*WHAT NEEDS TO BE DONE*. Only the lines with "calculator" in them need to be copied from the listing.

● ● ● ● ●

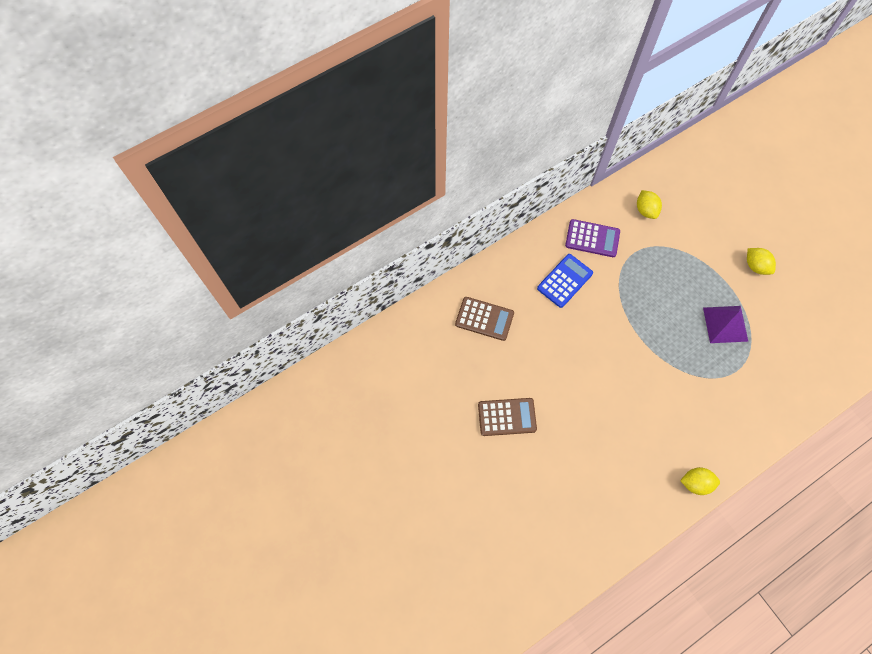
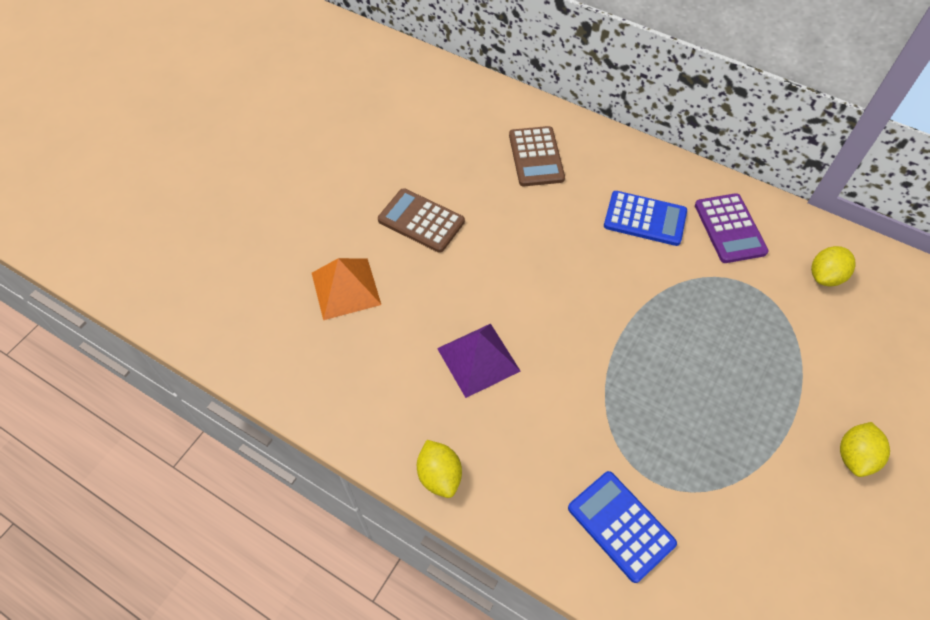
camera: 65 degrees right, 10 degrees down
(507, 417) = (421, 221): brown calculator -> brown calculator turned 150 degrees clockwise
(542, 488) = (345, 288): none -> orange pyramid
(725, 324) = (721, 440): purple pyramid -> purple pyramid (478, 359)
(755, 400) = (620, 526): none -> blue calculator

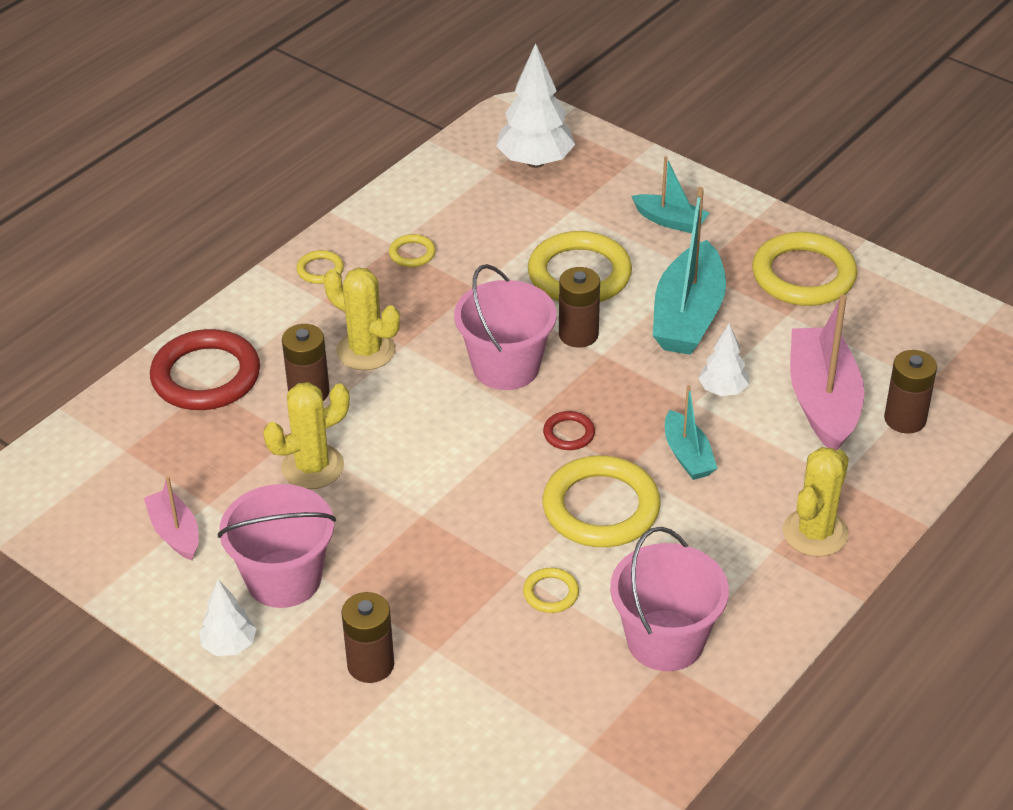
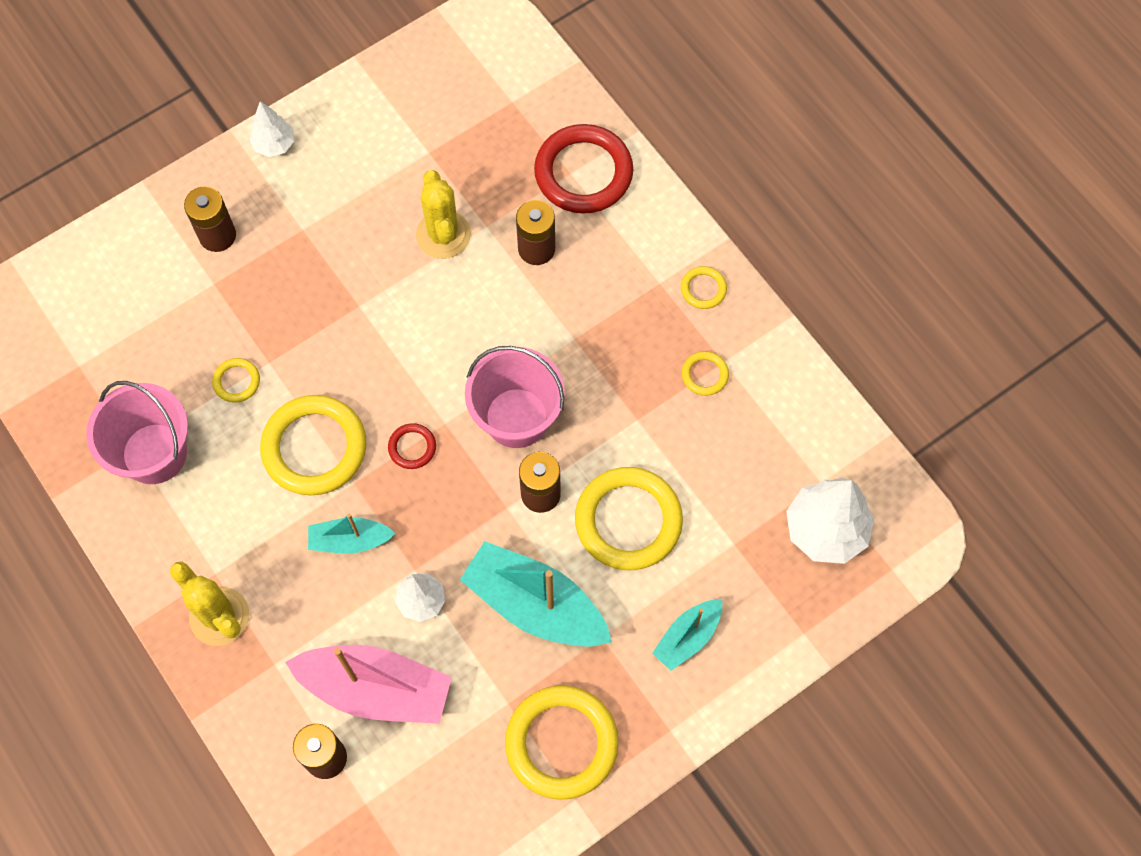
camera: 105 degrees right, 25 degrees up
(175, 533) = (405, 125): pink boat -> none
(284, 579) = (327, 192): pink bucket -> none
(366, 351) = (576, 305): yellow cactus -> none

● ● ● ● ●

*OUTPUT OF THE TASK*.
(507, 417) = (421, 221): brown calculator -> brown calculator turned 150 degrees clockwise
(755, 400) = (620, 526): none -> blue calculator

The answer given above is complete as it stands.